Your instructions:
Work out how many lines in the entries contain the string "black", and give nothing but that number.
Data under study section start
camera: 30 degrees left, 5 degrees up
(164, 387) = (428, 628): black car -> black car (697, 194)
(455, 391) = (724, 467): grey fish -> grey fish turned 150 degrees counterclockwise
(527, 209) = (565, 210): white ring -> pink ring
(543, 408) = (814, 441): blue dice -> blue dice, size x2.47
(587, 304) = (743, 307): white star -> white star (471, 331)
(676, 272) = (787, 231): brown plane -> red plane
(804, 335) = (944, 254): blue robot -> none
Data under study section end
Data under study section start
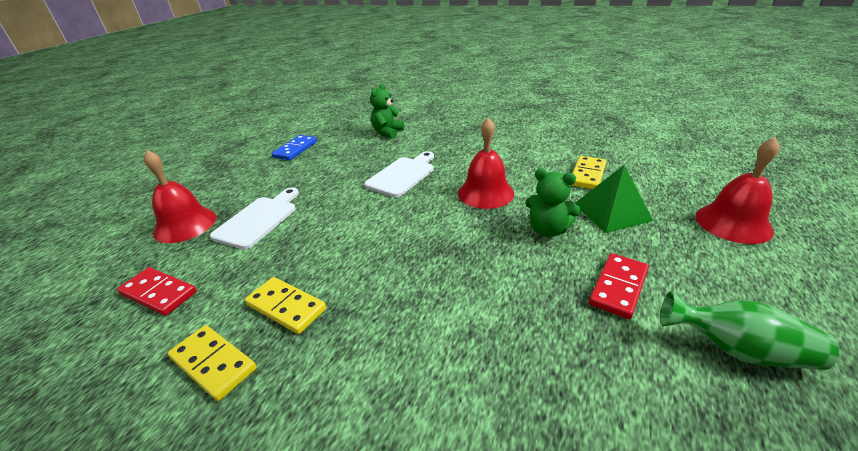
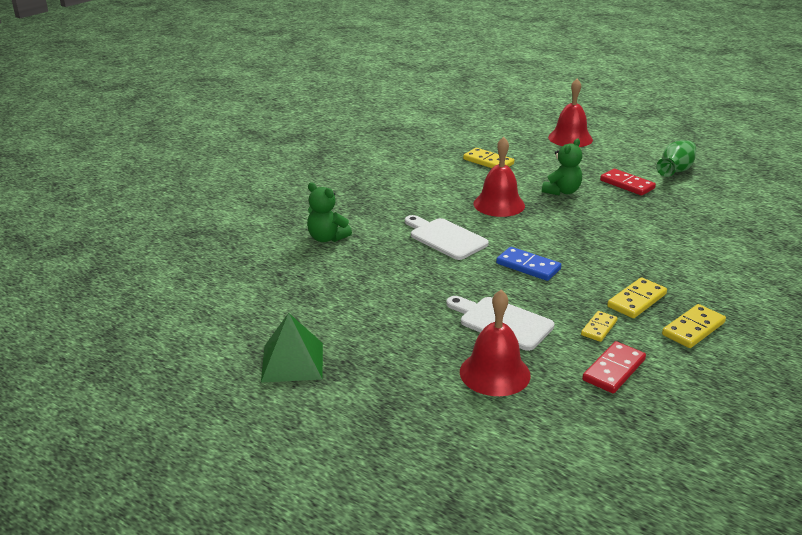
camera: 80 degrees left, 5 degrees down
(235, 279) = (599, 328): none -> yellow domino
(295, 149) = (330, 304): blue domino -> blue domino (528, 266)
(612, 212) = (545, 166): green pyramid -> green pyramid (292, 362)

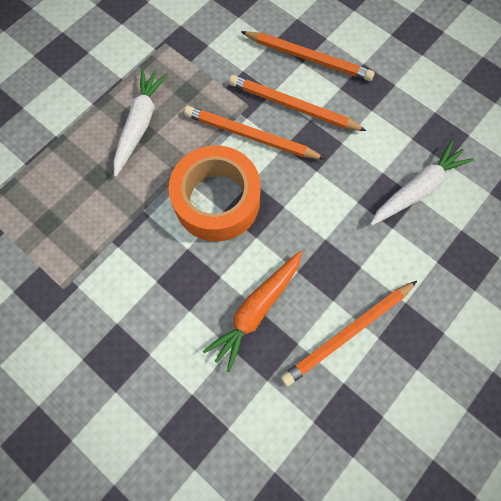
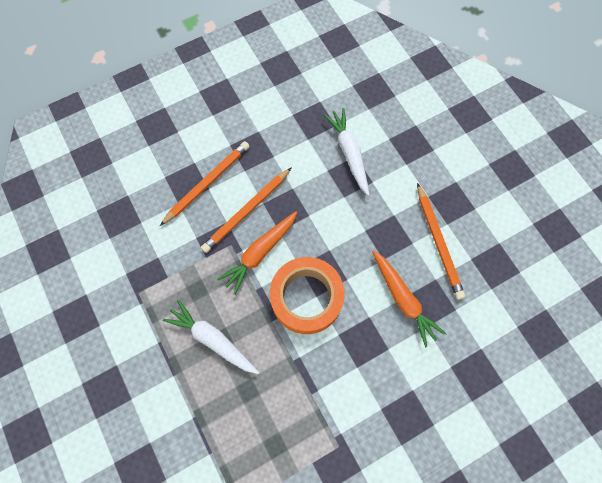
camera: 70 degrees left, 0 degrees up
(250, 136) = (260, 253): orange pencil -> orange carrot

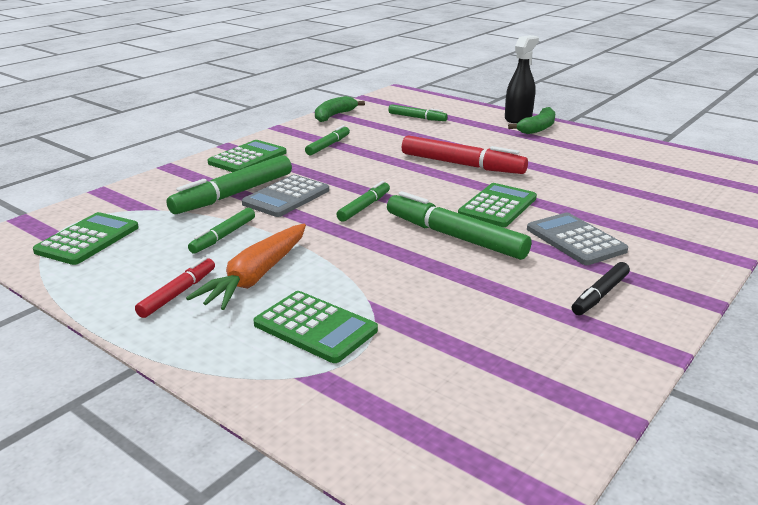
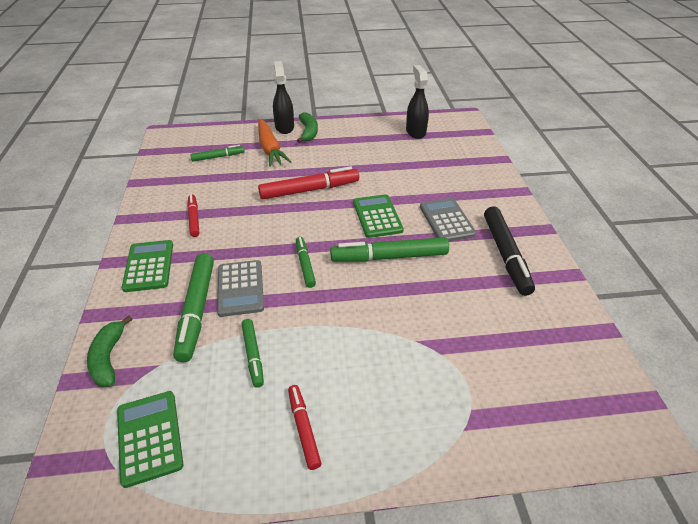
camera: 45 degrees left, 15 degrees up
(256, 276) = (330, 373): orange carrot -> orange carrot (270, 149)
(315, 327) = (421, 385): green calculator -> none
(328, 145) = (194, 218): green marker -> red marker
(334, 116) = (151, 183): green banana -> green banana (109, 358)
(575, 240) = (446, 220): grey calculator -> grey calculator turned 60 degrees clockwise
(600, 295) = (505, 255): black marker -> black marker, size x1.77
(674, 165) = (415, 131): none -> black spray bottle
Data under study section end
Data under study section start
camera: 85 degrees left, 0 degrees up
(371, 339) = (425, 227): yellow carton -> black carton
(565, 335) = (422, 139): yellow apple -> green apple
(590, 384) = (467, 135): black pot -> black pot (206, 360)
Data under study section end
Exercise output:
5